Task goal:
Please reproduce the data exactly, though every picture must stay out.

== Segment start ==

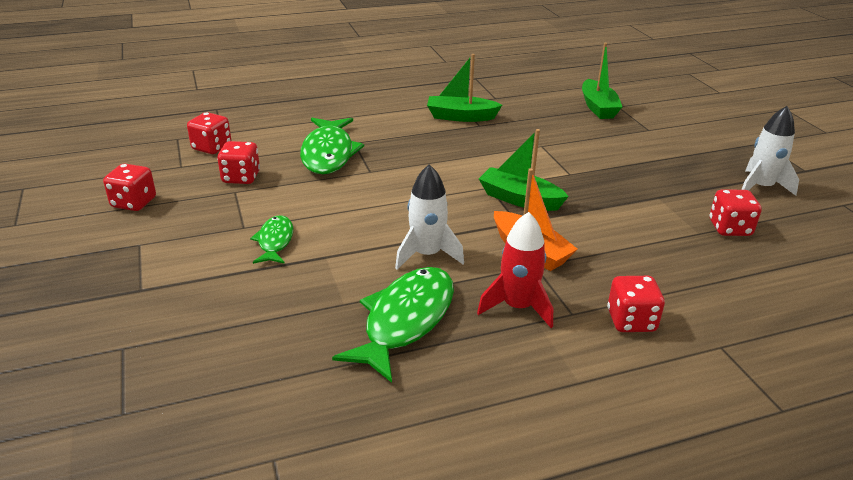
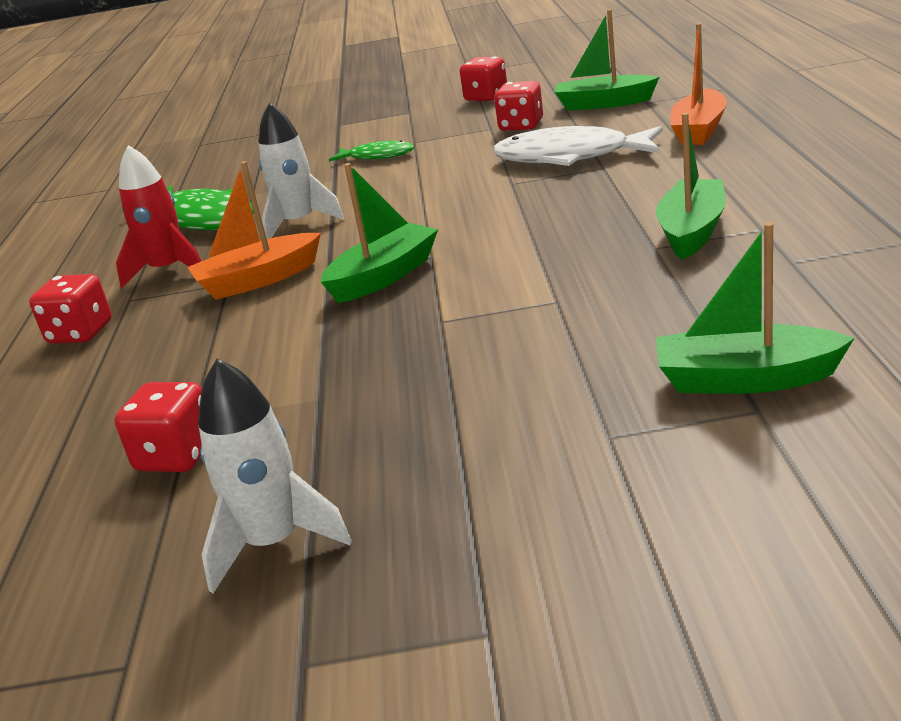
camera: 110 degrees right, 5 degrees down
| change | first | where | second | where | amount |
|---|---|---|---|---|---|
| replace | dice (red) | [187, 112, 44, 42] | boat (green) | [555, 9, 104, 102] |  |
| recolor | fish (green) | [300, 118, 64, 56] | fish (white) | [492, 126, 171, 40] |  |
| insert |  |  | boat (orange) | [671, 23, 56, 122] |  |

== Segment end ==

Answer below:
camera: 110 degrees right, 5 degrees down
| change | first | where | second | where | amount |
|---|---|---|---|---|---|
| replace | dice (red) | [187, 112, 44, 42] | boat (green) | [555, 9, 104, 102] |  |
| recolor | fish (green) | [300, 118, 64, 56] | fish (white) | [492, 126, 171, 40] |  |
| insert |  |  | boat (orange) | [671, 23, 56, 122] |  |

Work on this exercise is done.